EXTRACTED DATA Start Marker

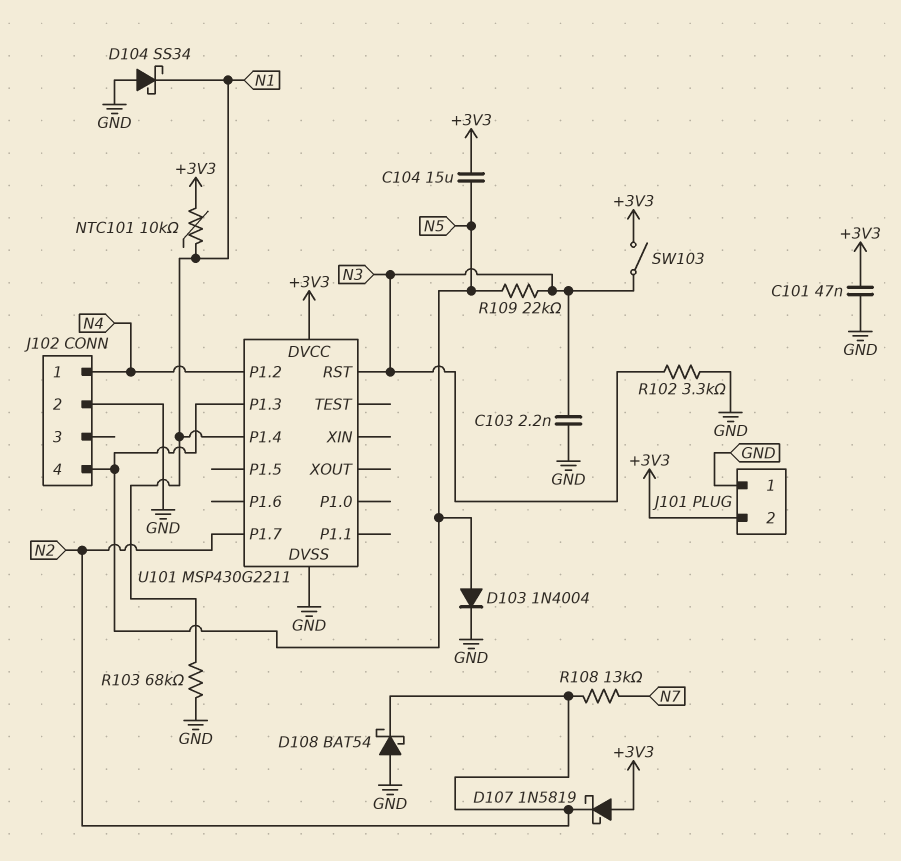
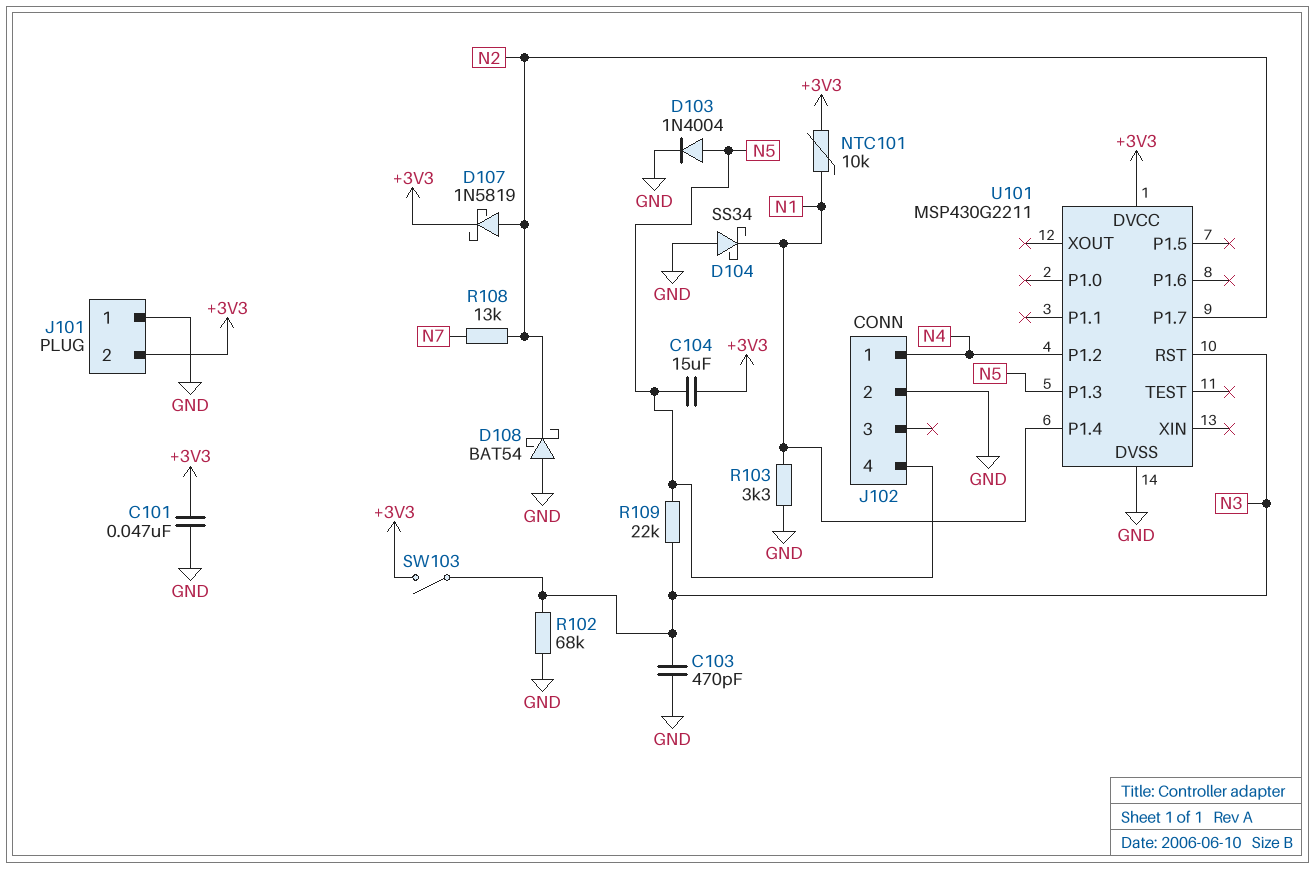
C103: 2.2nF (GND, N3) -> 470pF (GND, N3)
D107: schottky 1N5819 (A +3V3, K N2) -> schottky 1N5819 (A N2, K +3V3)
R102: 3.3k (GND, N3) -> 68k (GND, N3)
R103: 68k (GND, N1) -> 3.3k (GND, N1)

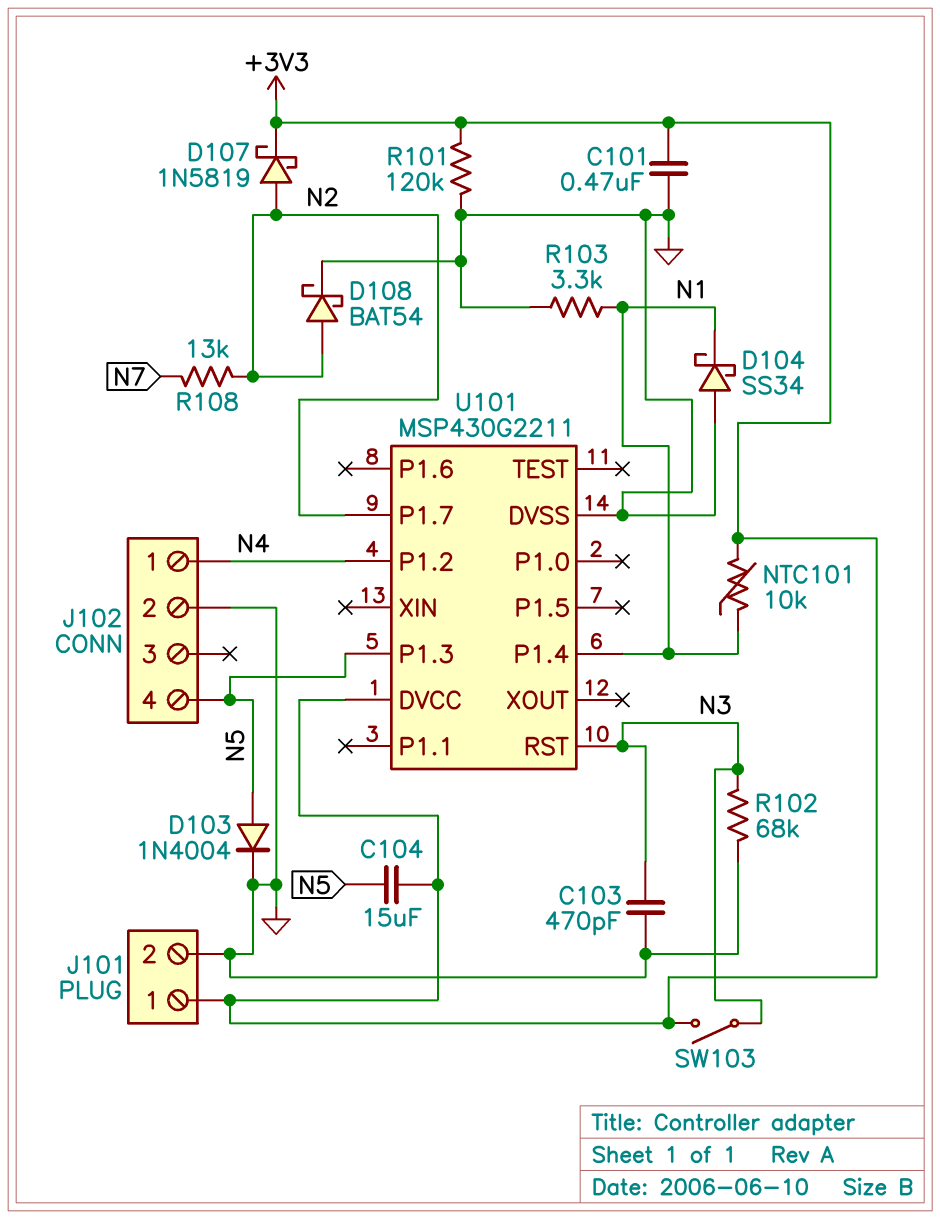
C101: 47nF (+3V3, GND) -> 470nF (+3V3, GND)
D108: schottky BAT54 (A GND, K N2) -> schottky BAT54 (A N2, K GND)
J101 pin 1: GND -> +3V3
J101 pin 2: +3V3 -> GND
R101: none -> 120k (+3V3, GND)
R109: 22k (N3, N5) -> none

EXTRACTED DATA End Marker

→ **WHAT YOU WILL DO**
Where a line of the records has the string "none", copy that line.

→ **EXPECTED ANSWER**
R101: none -> 120k (+3V3, GND)
R109: 22k (N3, N5) -> none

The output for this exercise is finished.